== The problem ==
Copy the following data exactly and drop the pictures.

Before-and-after change data:
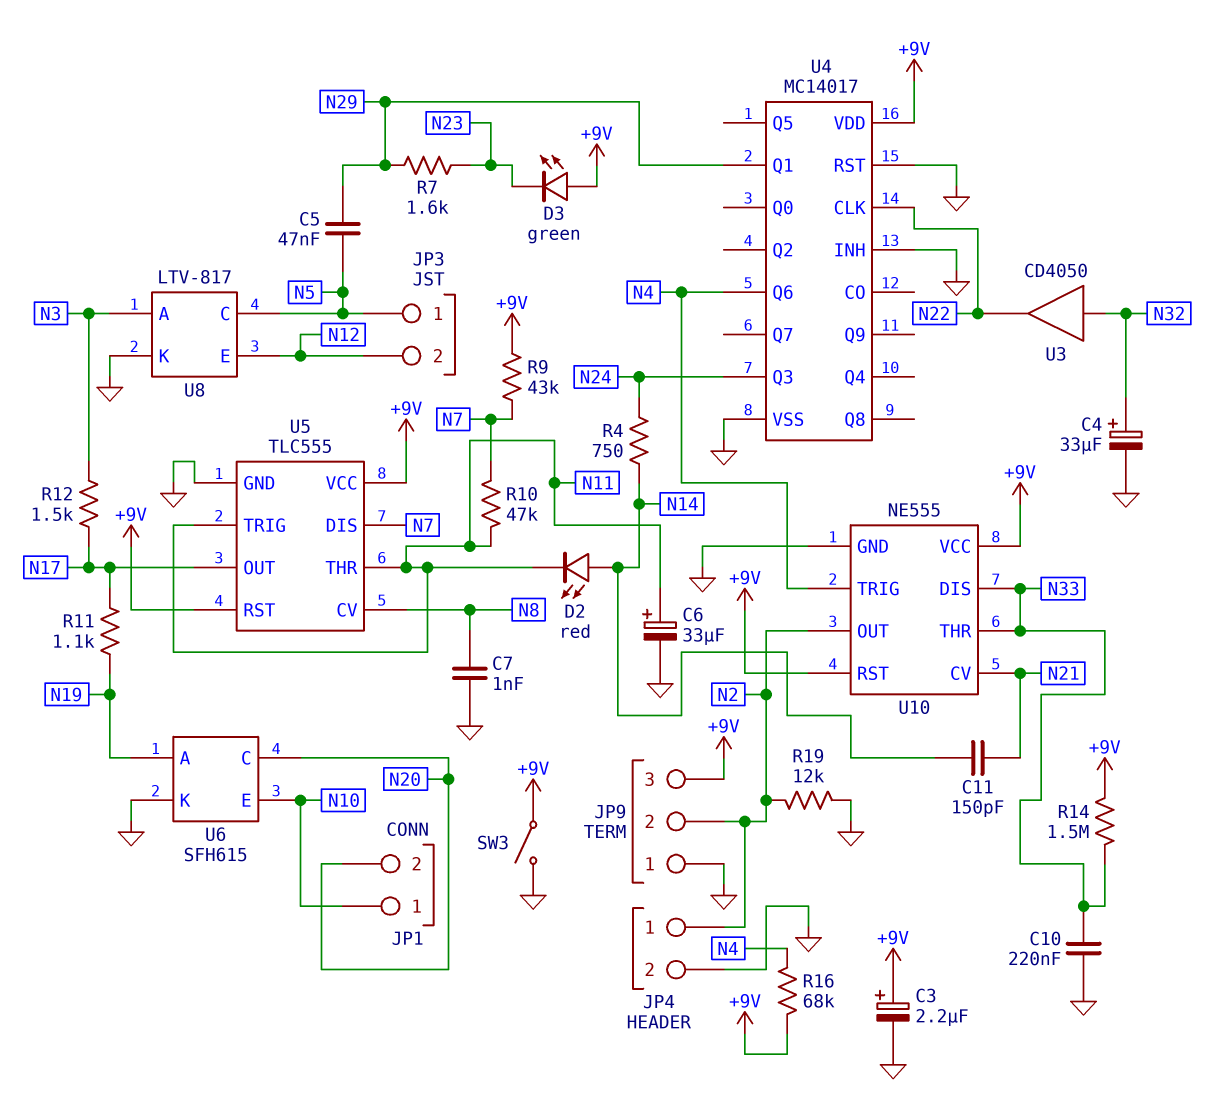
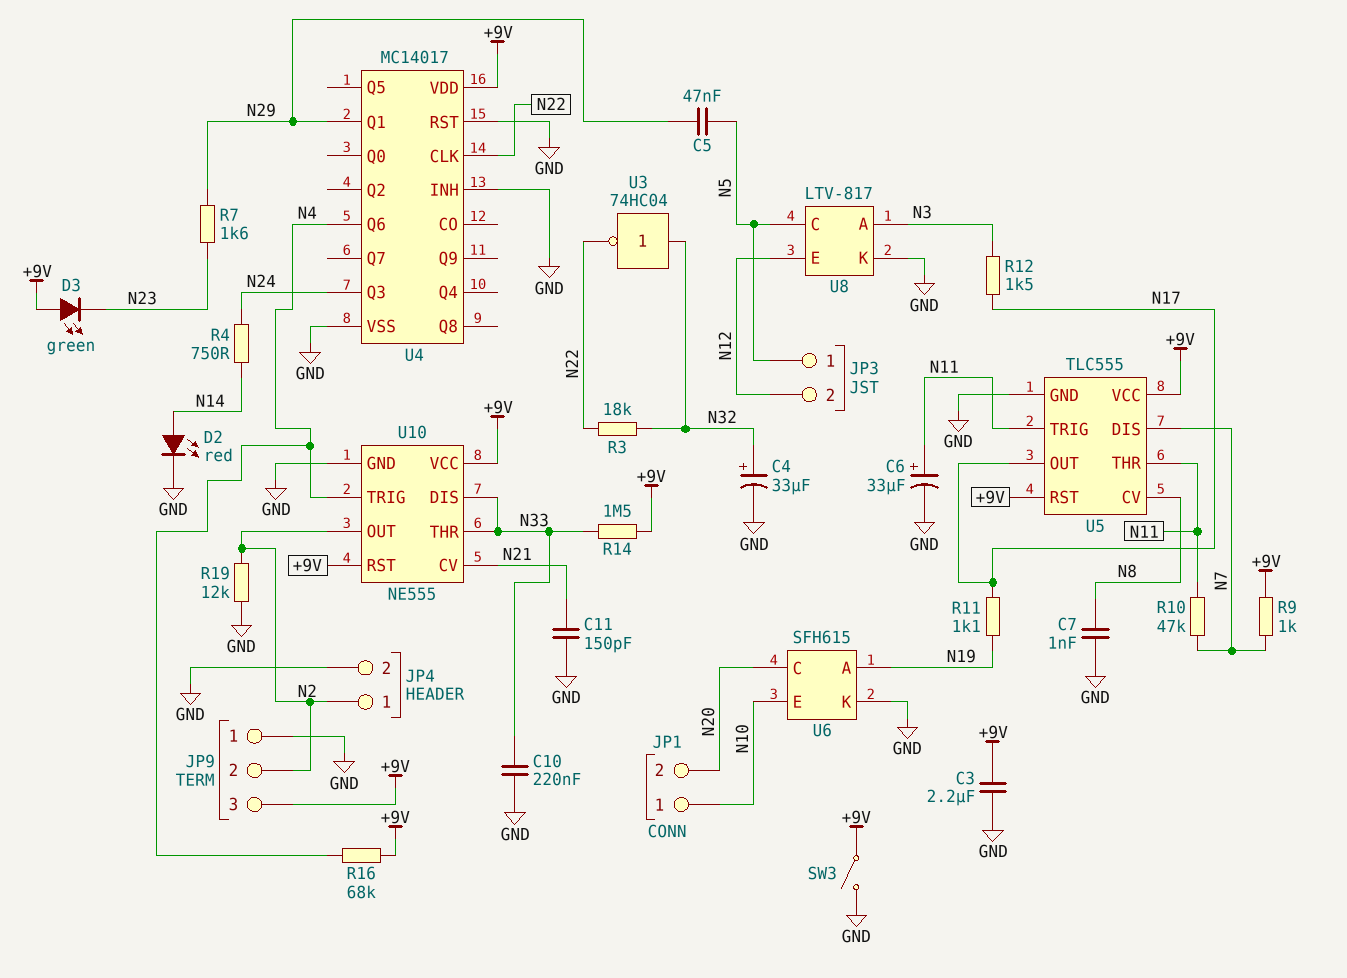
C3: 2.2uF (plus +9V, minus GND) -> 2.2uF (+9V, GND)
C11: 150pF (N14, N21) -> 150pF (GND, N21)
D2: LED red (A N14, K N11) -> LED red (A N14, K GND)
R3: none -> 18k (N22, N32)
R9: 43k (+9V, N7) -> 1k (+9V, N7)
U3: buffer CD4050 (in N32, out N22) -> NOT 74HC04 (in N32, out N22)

== Reply ==
C3: 2.2uF (plus +9V, minus GND) -> 2.2uF (+9V, GND)
C11: 150pF (N14, N21) -> 150pF (GND, N21)
D2: LED red (A N14, K N11) -> LED red (A N14, K GND)
R3: none -> 18k (N22, N32)
R9: 43k (+9V, N7) -> 1k (+9V, N7)
U3: buffer CD4050 (in N32, out N22) -> NOT 74HC04 (in N32, out N22)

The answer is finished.